-- Opening Marker --
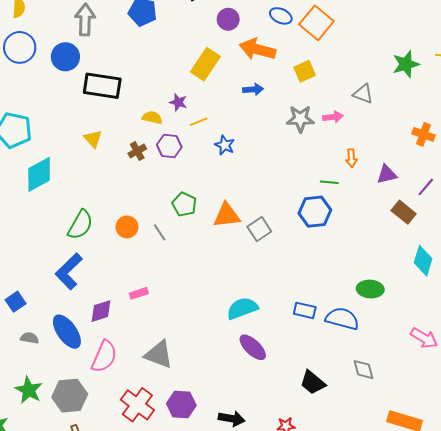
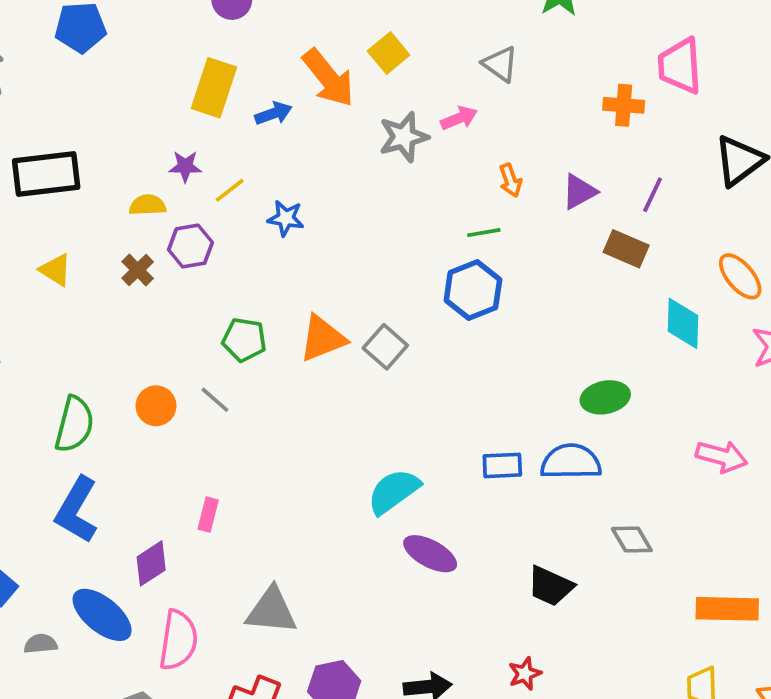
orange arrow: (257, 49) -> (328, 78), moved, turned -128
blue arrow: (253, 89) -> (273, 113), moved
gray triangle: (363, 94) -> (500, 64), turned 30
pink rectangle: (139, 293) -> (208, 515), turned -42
-- Closing Marker --
-- Opening Marker --
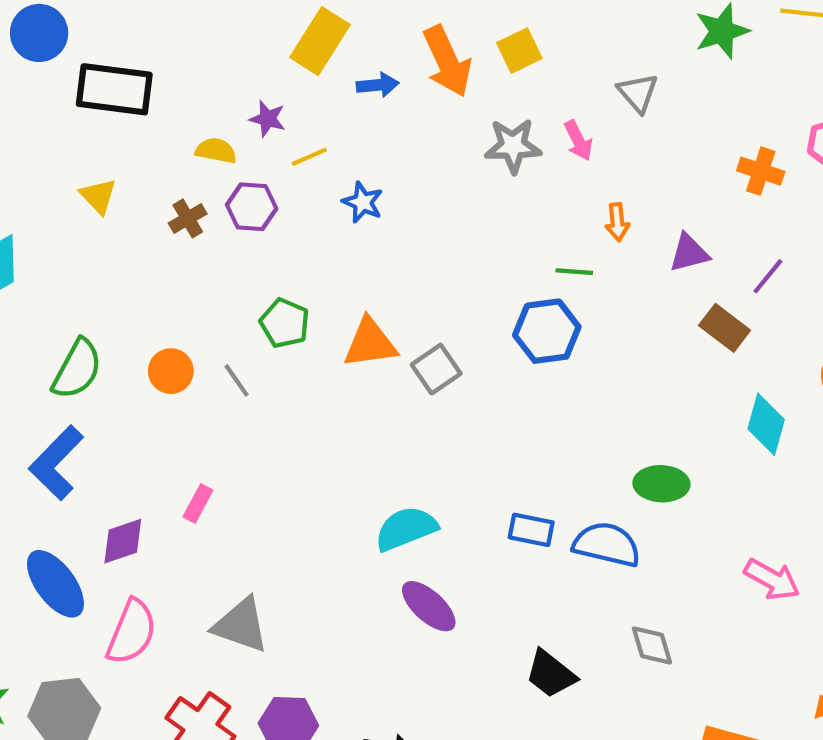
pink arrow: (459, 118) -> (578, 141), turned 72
-- Closing Marker --
[About this task]:
In the entries above, the lines from the one bearing "orange arrow: (257, 49)" up to and including the one bearing "pink rectangle: (139, 293)" should be transcribed exactly; no other line is wanted.

[The completed task]:
orange arrow: (257, 49) -> (328, 78), moved, turned -128
blue arrow: (253, 89) -> (273, 113), moved
gray triangle: (363, 94) -> (500, 64), turned 30
pink rectangle: (139, 293) -> (208, 515), turned -42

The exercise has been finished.